[Two-dimensional motion records]
=======
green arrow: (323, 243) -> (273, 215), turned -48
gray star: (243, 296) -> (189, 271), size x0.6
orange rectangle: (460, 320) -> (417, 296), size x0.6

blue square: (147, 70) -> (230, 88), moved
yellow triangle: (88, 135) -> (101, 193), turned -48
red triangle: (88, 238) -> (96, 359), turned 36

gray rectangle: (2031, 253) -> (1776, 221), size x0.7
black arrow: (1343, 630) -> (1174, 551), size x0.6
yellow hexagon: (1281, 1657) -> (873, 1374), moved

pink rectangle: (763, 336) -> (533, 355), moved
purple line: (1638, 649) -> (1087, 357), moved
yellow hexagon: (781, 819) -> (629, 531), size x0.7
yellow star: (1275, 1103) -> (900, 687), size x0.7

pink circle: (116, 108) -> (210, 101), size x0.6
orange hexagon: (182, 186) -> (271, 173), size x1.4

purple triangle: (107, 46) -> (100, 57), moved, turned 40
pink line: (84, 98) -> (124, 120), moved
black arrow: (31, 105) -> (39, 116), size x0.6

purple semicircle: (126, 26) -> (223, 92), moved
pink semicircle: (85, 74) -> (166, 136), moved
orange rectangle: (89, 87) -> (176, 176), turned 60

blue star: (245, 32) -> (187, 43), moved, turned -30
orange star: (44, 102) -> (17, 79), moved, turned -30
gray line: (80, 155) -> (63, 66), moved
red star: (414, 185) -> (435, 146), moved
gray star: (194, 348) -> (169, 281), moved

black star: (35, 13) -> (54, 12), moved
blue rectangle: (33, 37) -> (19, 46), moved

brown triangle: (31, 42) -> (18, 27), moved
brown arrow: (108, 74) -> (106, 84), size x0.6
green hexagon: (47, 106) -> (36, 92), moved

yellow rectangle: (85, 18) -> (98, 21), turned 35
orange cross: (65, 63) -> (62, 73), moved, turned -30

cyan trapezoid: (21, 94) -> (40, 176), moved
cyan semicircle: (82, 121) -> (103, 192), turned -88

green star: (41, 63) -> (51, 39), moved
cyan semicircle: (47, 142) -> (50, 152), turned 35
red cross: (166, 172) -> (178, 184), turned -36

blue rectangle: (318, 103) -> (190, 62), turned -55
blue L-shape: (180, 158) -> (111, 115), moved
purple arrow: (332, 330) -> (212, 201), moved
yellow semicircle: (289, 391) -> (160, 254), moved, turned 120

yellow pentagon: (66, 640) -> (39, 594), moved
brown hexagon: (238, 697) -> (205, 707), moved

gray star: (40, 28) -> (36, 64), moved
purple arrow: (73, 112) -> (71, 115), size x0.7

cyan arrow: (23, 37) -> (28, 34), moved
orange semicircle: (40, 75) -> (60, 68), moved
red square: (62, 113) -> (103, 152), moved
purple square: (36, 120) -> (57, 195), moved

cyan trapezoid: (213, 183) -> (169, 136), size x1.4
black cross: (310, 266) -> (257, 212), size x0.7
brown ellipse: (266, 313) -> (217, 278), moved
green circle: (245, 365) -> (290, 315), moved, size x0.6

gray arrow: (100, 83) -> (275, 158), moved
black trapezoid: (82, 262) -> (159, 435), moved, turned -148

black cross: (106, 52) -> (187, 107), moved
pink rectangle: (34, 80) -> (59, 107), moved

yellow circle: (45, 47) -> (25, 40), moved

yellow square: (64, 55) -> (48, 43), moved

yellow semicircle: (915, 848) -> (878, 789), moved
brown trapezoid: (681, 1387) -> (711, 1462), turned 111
=======
▶ _YOUR OBJECTIVE_
All of the entries must be written out exactly as they stand.

▶ _SOLUTION TO THE EXERCISE_
green arrow: (323, 243) -> (273, 215), turned -48
gray star: (243, 296) -> (189, 271), size x0.6
orange rectangle: (460, 320) -> (417, 296), size x0.6

blue square: (147, 70) -> (230, 88), moved
yellow triangle: (88, 135) -> (101, 193), turned -48
red triangle: (88, 238) -> (96, 359), turned 36

gray rectangle: (2031, 253) -> (1776, 221), size x0.7
black arrow: (1343, 630) -> (1174, 551), size x0.6
yellow hexagon: (1281, 1657) -> (873, 1374), moved

pink rectangle: (763, 336) -> (533, 355), moved
purple line: (1638, 649) -> (1087, 357), moved
yellow hexagon: (781, 819) -> (629, 531), size x0.7
yellow star: (1275, 1103) -> (900, 687), size x0.7

pink circle: (116, 108) -> (210, 101), size x0.6
orange hexagon: (182, 186) -> (271, 173), size x1.4

purple triangle: (107, 46) -> (100, 57), moved, turned 40
pink line: (84, 98) -> (124, 120), moved
black arrow: (31, 105) -> (39, 116), size x0.6

purple semicircle: (126, 26) -> (223, 92), moved
pink semicircle: (85, 74) -> (166, 136), moved
orange rectangle: (89, 87) -> (176, 176), turned 60

blue star: (245, 32) -> (187, 43), moved, turned -30
orange star: (44, 102) -> (17, 79), moved, turned -30
gray line: (80, 155) -> (63, 66), moved
red star: (414, 185) -> (435, 146), moved
gray star: (194, 348) -> (169, 281), moved

black star: (35, 13) -> (54, 12), moved
blue rectangle: (33, 37) -> (19, 46), moved

brown triangle: (31, 42) -> (18, 27), moved
brown arrow: (108, 74) -> (106, 84), size x0.6
green hexagon: (47, 106) -> (36, 92), moved

yellow rectangle: (85, 18) -> (98, 21), turned 35
orange cross: (65, 63) -> (62, 73), moved, turned -30

cyan trapezoid: (21, 94) -> (40, 176), moved
cyan semicircle: (82, 121) -> (103, 192), turned -88

green star: (41, 63) -> (51, 39), moved
cyan semicircle: (47, 142) -> (50, 152), turned 35
red cross: (166, 172) -> (178, 184), turned -36

blue rectangle: (318, 103) -> (190, 62), turned -55
blue L-shape: (180, 158) -> (111, 115), moved
purple arrow: (332, 330) -> (212, 201), moved
yellow semicircle: (289, 391) -> (160, 254), moved, turned 120

yellow pentagon: (66, 640) -> (39, 594), moved
brown hexagon: (238, 697) -> (205, 707), moved

gray star: (40, 28) -> (36, 64), moved
purple arrow: (73, 112) -> (71, 115), size x0.7

cyan arrow: (23, 37) -> (28, 34), moved
orange semicircle: (40, 75) -> (60, 68), moved
red square: (62, 113) -> (103, 152), moved
purple square: (36, 120) -> (57, 195), moved

cyan trapezoid: (213, 183) -> (169, 136), size x1.4
black cross: (310, 266) -> (257, 212), size x0.7
brown ellipse: (266, 313) -> (217, 278), moved
green circle: (245, 365) -> (290, 315), moved, size x0.6

gray arrow: (100, 83) -> (275, 158), moved
black trapezoid: (82, 262) -> (159, 435), moved, turned -148

black cross: (106, 52) -> (187, 107), moved
pink rectangle: (34, 80) -> (59, 107), moved

yellow circle: (45, 47) -> (25, 40), moved

yellow square: (64, 55) -> (48, 43), moved

yellow semicircle: (915, 848) -> (878, 789), moved
brown trapezoid: (681, 1387) -> (711, 1462), turned 111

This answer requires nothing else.